◆ EXERCISE GOAL:
Apart from any images, the entries are to be output exactly.

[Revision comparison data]
----------------

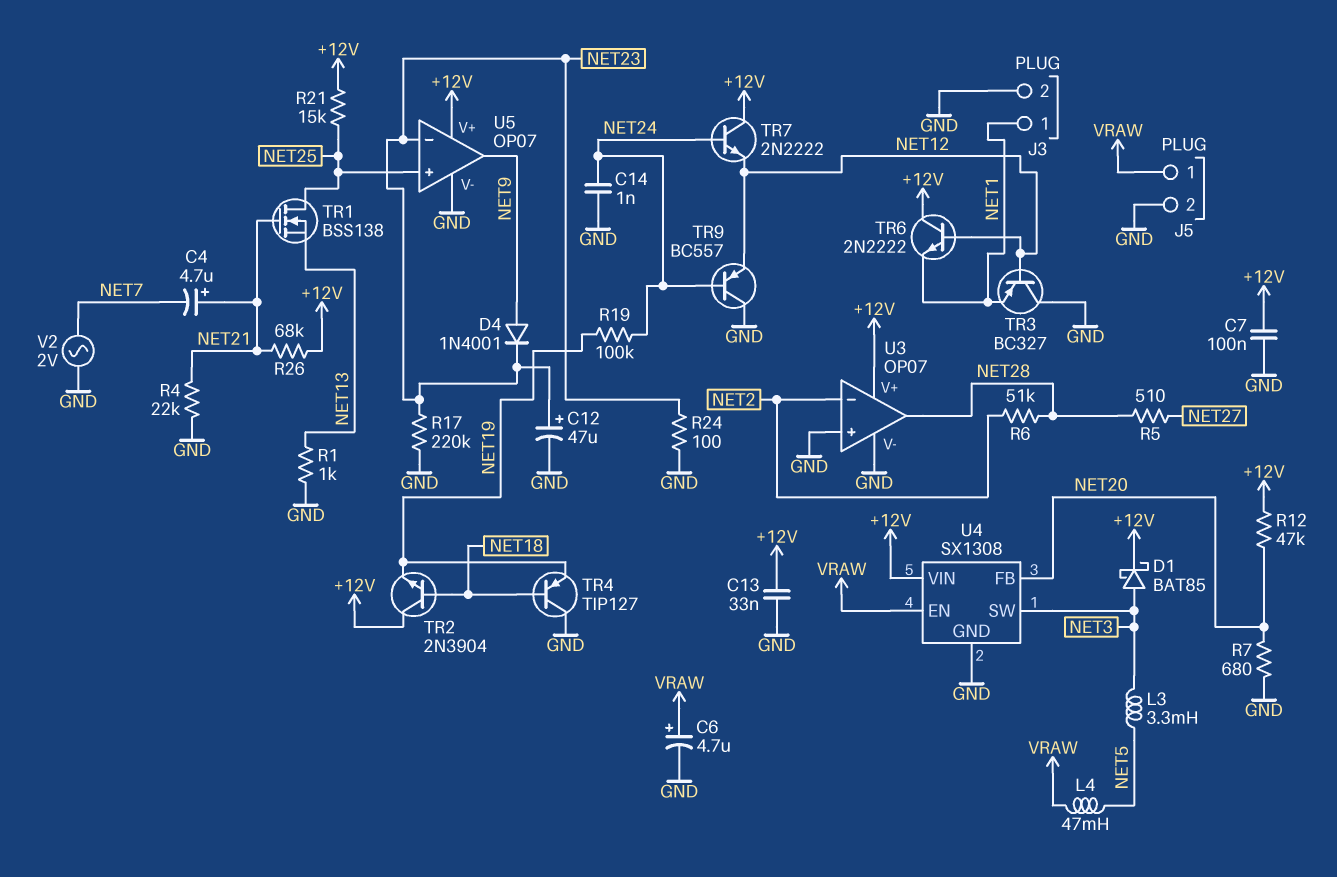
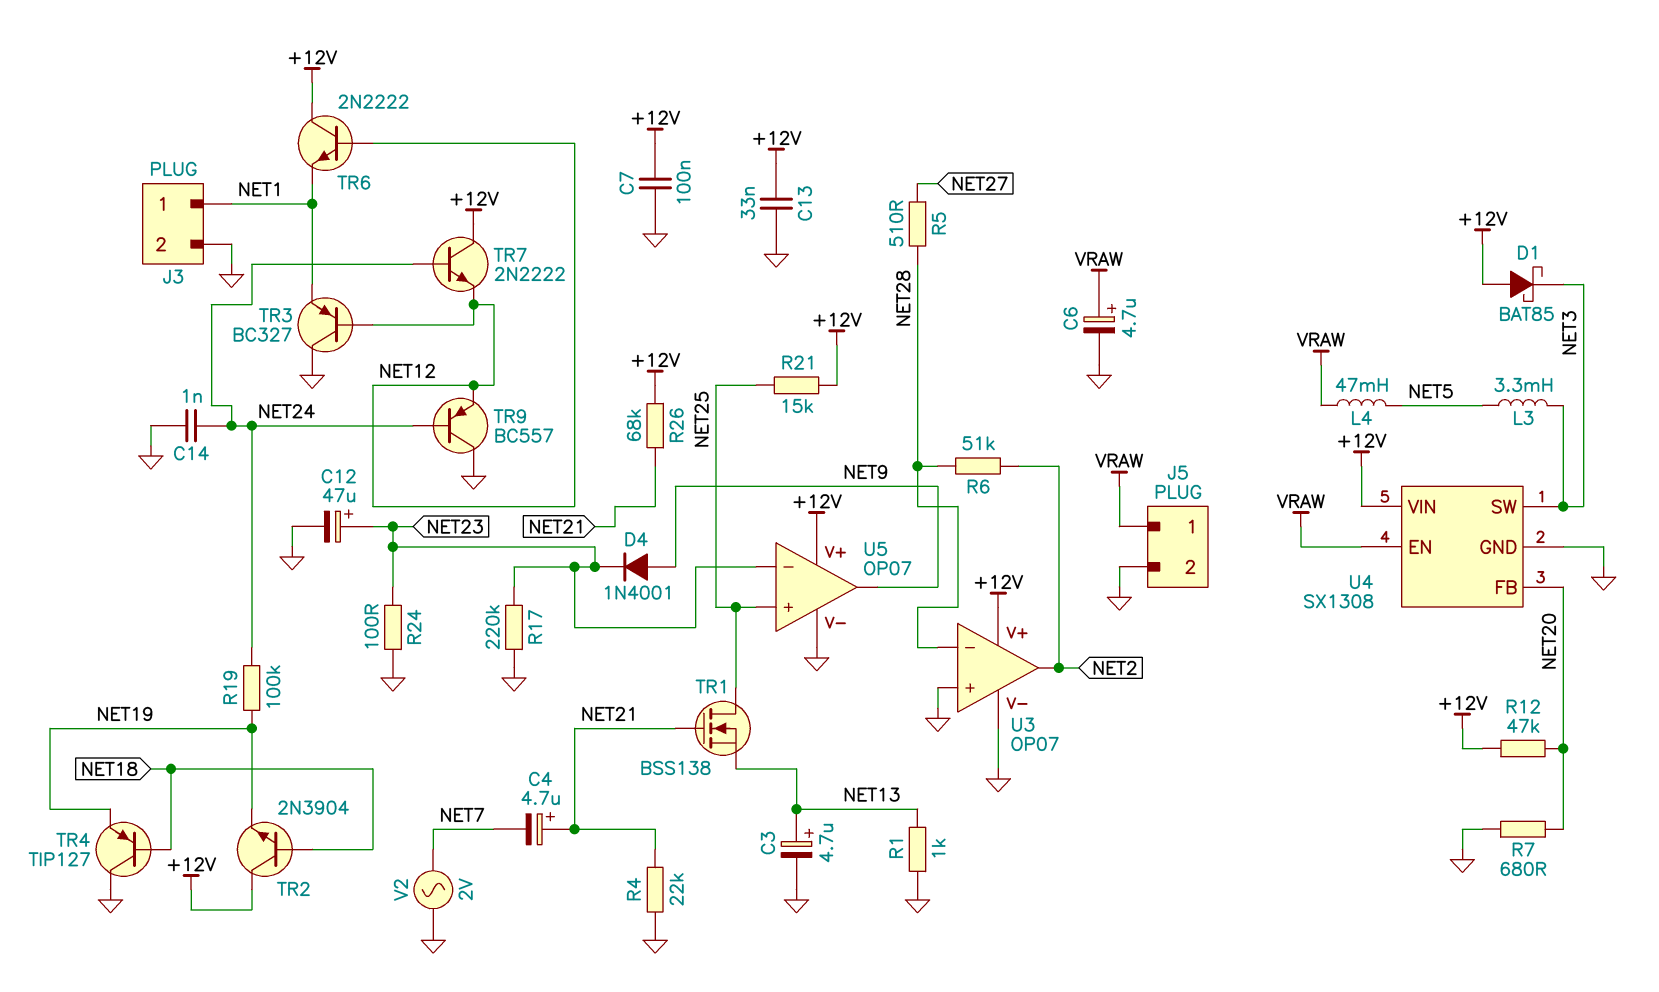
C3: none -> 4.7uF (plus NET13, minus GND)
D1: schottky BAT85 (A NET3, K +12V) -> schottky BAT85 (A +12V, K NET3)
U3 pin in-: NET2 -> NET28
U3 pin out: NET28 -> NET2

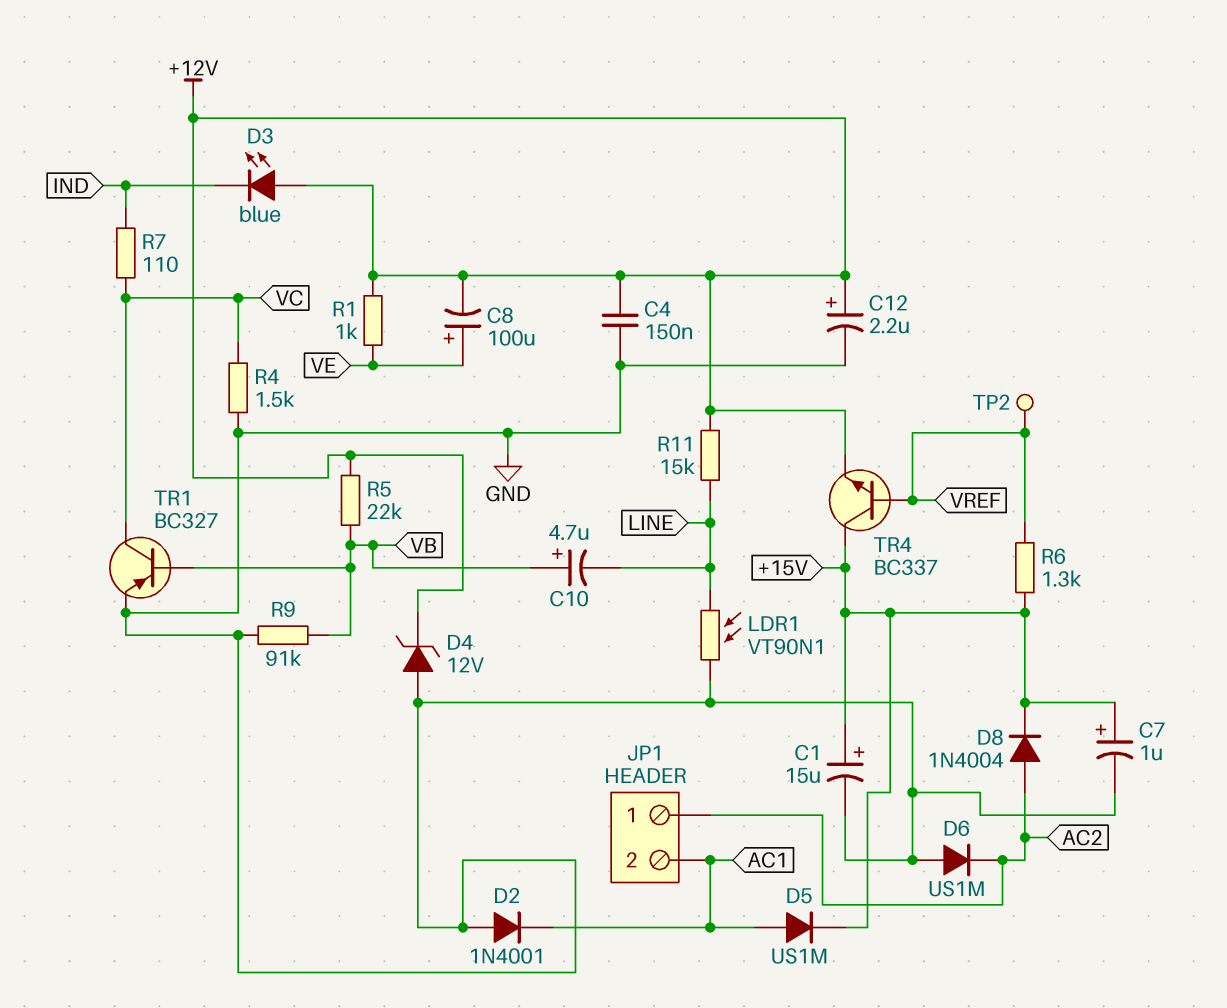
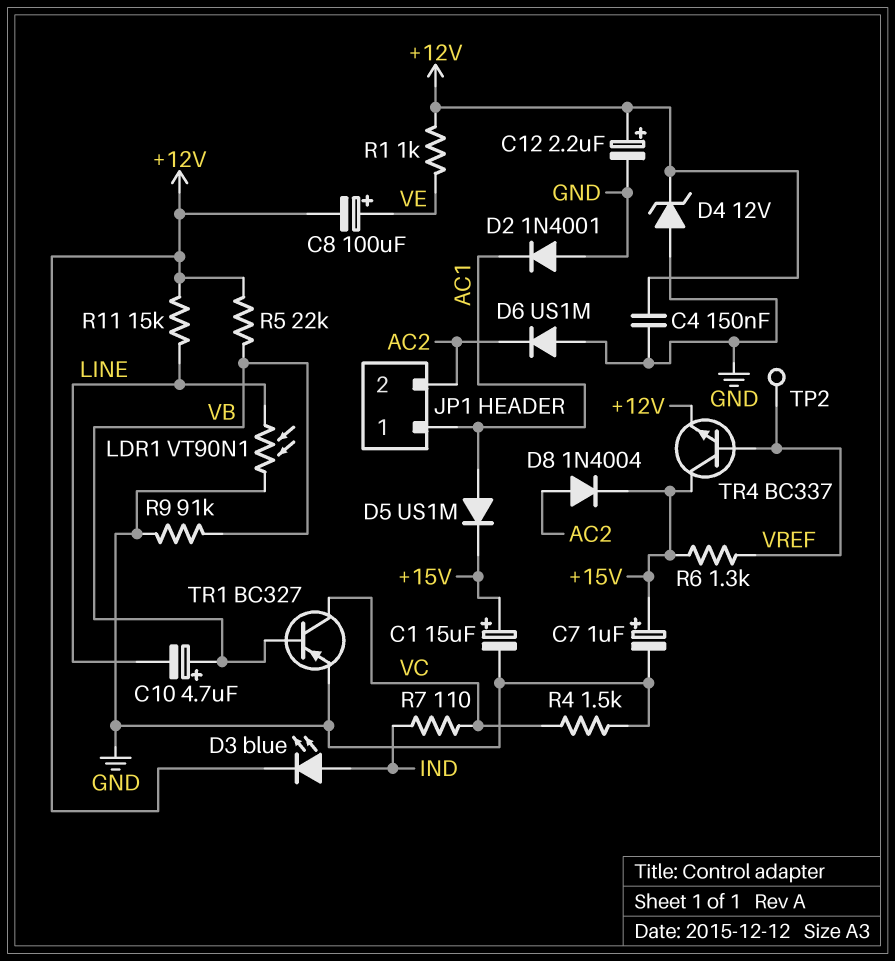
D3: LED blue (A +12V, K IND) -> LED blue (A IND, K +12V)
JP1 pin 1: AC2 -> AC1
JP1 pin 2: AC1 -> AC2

----------------

◆ OUTPUT BELOW:
C3: none -> 4.7uF (plus NET13, minus GND)
D1: schottky BAT85 (A NET3, K +12V) -> schottky BAT85 (A +12V, K NET3)
U3 pin in-: NET2 -> NET28
U3 pin out: NET28 -> NET2

D3: LED blue (A +12V, K IND) -> LED blue (A IND, K +12V)
JP1 pin 1: AC2 -> AC1
JP1 pin 2: AC1 -> AC2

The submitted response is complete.